__RECORDS PROVIDED__.
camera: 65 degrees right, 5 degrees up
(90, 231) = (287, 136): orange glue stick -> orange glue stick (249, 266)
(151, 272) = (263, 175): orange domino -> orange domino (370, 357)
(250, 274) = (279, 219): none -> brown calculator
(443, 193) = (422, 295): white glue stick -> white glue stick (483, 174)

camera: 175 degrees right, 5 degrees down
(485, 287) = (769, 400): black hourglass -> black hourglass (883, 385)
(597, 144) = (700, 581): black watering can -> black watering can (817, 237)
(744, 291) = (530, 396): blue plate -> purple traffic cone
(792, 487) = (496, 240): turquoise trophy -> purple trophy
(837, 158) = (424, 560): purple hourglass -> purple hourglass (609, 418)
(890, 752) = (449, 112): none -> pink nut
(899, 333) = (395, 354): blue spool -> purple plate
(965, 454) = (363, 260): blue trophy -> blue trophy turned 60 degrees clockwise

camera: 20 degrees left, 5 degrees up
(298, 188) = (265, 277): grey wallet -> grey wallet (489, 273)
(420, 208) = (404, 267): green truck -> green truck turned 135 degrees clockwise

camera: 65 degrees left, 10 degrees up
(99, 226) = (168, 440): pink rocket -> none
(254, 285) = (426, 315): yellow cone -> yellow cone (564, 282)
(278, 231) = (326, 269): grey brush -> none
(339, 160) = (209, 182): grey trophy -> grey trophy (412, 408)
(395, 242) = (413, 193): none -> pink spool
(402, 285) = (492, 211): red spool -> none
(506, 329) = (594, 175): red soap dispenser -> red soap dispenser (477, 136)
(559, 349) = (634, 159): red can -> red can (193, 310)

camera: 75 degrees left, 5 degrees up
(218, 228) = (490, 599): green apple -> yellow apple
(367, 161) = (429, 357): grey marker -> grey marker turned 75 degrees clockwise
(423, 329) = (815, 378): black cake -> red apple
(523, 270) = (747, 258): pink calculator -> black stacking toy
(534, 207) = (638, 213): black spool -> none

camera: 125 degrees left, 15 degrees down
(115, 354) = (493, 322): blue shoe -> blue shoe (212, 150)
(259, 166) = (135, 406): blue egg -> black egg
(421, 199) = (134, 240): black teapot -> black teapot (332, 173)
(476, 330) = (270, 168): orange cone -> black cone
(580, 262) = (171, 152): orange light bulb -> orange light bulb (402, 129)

__TASK STATEMENT__. Would you print exactly the lines from the first line of the entries above through the line that has "(534, 207) = (638, 213): black spool -> none", both included, and stop there?

__RESPONSE AREA__.
camera: 65 degrees right, 5 degrees up
(90, 231) = (287, 136): orange glue stick -> orange glue stick (249, 266)
(151, 272) = (263, 175): orange domino -> orange domino (370, 357)
(250, 274) = (279, 219): none -> brown calculator
(443, 193) = (422, 295): white glue stick -> white glue stick (483, 174)

camera: 175 degrees right, 5 degrees down
(485, 287) = (769, 400): black hourglass -> black hourglass (883, 385)
(597, 144) = (700, 581): black watering can -> black watering can (817, 237)
(744, 291) = (530, 396): blue plate -> purple traffic cone
(792, 487) = (496, 240): turquoise trophy -> purple trophy
(837, 158) = (424, 560): purple hourglass -> purple hourglass (609, 418)
(890, 752) = (449, 112): none -> pink nut
(899, 333) = (395, 354): blue spool -> purple plate
(965, 454) = (363, 260): blue trophy -> blue trophy turned 60 degrees clockwise

camera: 20 degrees left, 5 degrees up
(298, 188) = (265, 277): grey wallet -> grey wallet (489, 273)
(420, 208) = (404, 267): green truck -> green truck turned 135 degrees clockwise

camera: 65 degrees left, 10 degrees up
(99, 226) = (168, 440): pink rocket -> none
(254, 285) = (426, 315): yellow cone -> yellow cone (564, 282)
(278, 231) = (326, 269): grey brush -> none
(339, 160) = (209, 182): grey trophy -> grey trophy (412, 408)
(395, 242) = (413, 193): none -> pink spool
(402, 285) = (492, 211): red spool -> none
(506, 329) = (594, 175): red soap dispenser -> red soap dispenser (477, 136)
(559, 349) = (634, 159): red can -> red can (193, 310)

camera: 75 degrees left, 5 degrees up
(218, 228) = (490, 599): green apple -> yellow apple
(367, 161) = (429, 357): grey marker -> grey marker turned 75 degrees clockwise
(423, 329) = (815, 378): black cake -> red apple
(523, 270) = (747, 258): pink calculator -> black stacking toy
(534, 207) = (638, 213): black spool -> none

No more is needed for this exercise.